A faithful copy of the entries, without any pictures, is what is needed here.

Working data:
'''

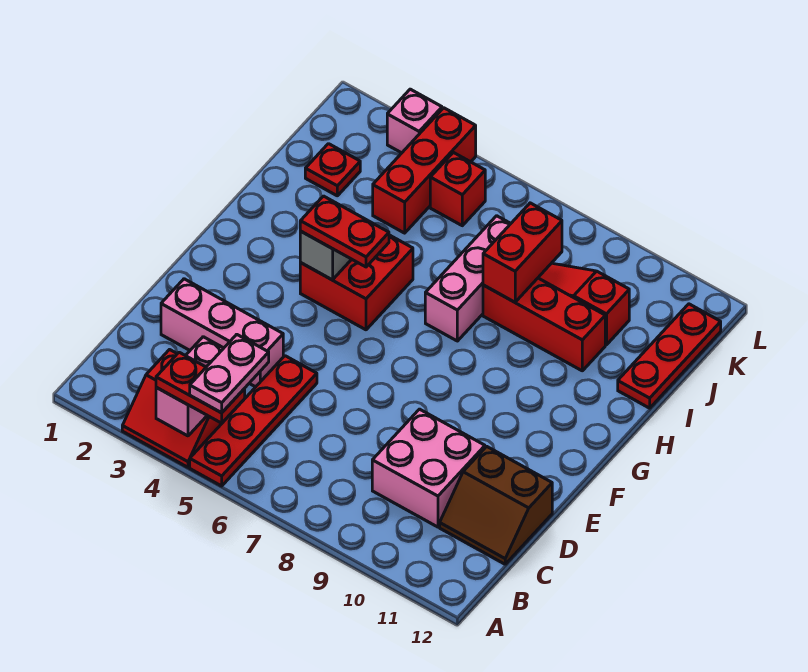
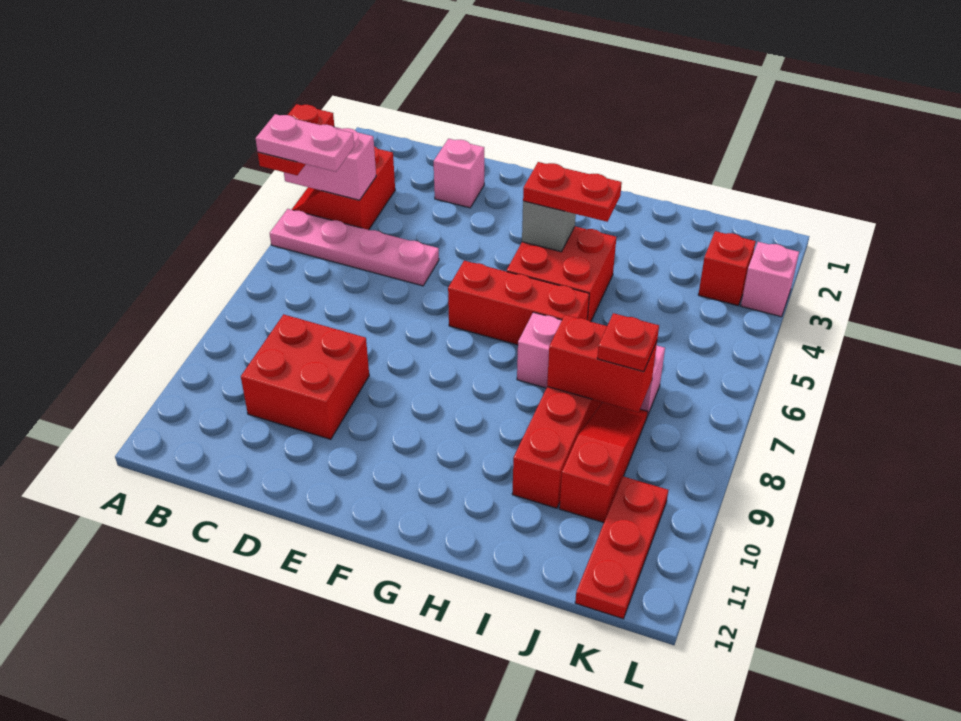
red plate A5:D5 level 1 -> pink plate A5:D5 level 1
pink brick C9:D10 level 1 -> red brick C9:D10 level 1
brown slope C11:D12 level 1 top D -> none
pink brick D2:D4 level 1 -> pink brick D2 level 1
red plate G4:G5 level 3 -> red plate G4:H4 level 3
red plate I12:K12 level 1 -> red plate K10:K12 level 1
red plate J2 level 1 -> red plate J8 level 3
red brick J4:L4 level 1 -> red brick F6:H6 level 1
red brick K5 level 1 -> red brick K3 level 1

'''

Written solution:
red plate A5:D5 level 1 -> pink plate A5:D5 level 1
pink brick C9:D10 level 1 -> red brick C9:D10 level 1
brown slope C11:D12 level 1 top D -> none
pink brick D2:D4 level 1 -> pink brick D2 level 1
red plate G4:G5 level 3 -> red plate G4:H4 level 3
red plate I12:K12 level 1 -> red plate K10:K12 level 1
red plate J2 level 1 -> red plate J8 level 3
red brick J4:L4 level 1 -> red brick F6:H6 level 1
red brick K5 level 1 -> red brick K3 level 1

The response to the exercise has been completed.